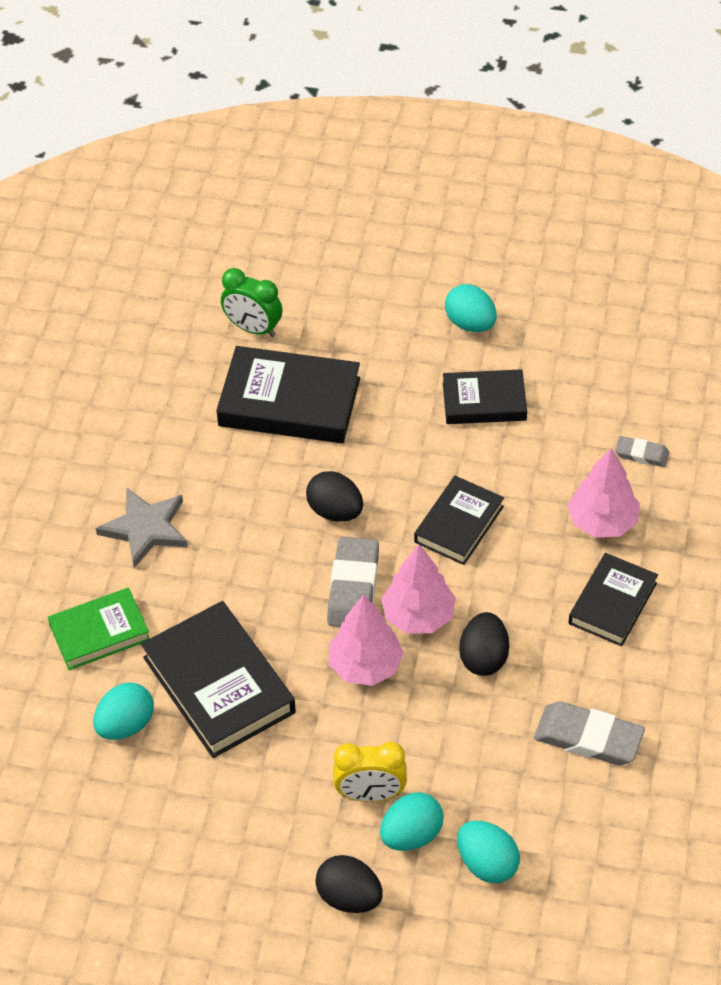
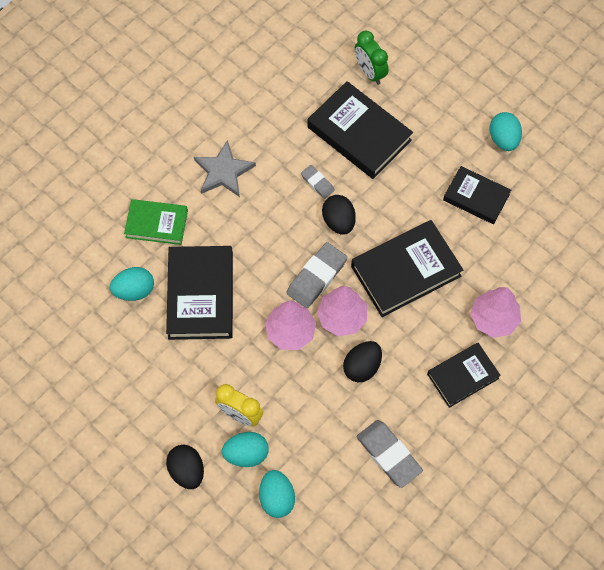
camera: 30 degrees right, 15 degrees up
(459, 524) = (405, 271): black book -> black book, size x1.60
(641, 454) = (549, 287): grey eraser -> grey eraser (317, 183)

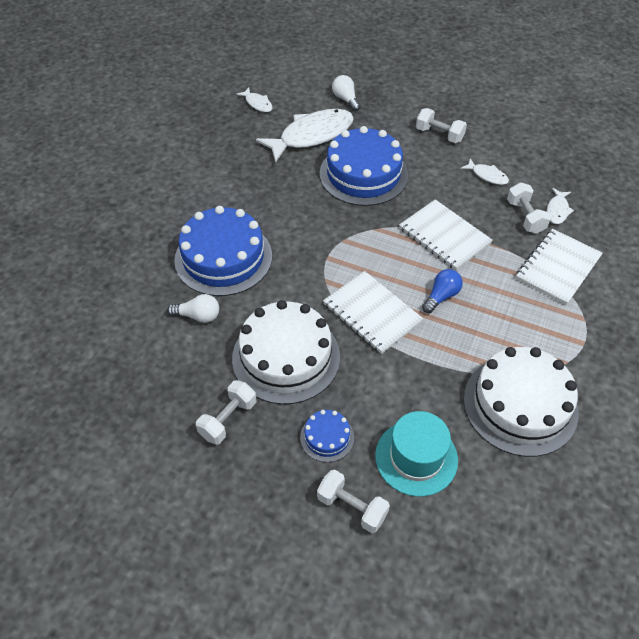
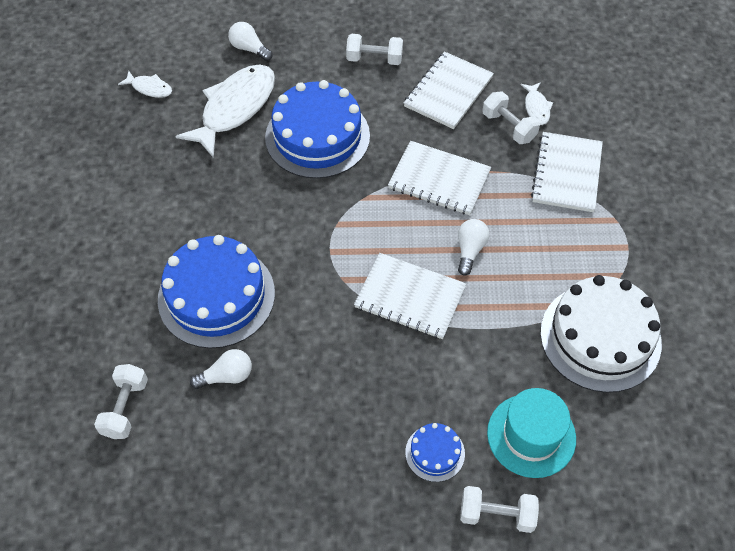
camera: 25 degrees left, 5 degrees up
(228, 419) = (324, 479): white dumbbell -> white dumbbell (125, 408)
(286, 357) = (347, 383): white cake -> none
(441, 296) = (470, 250): blue light bulb -> white light bulb
(487, 176) = (448, 92): white fish -> white notebook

* * *

WHAT TO DO:
Go through the records above. Copy each line in which the string "camera" appears.

RESPONSE FOR THIS EXERCISE:
camera: 30 degrees right, 15 degrees up
camera: 25 degrees left, 5 degrees up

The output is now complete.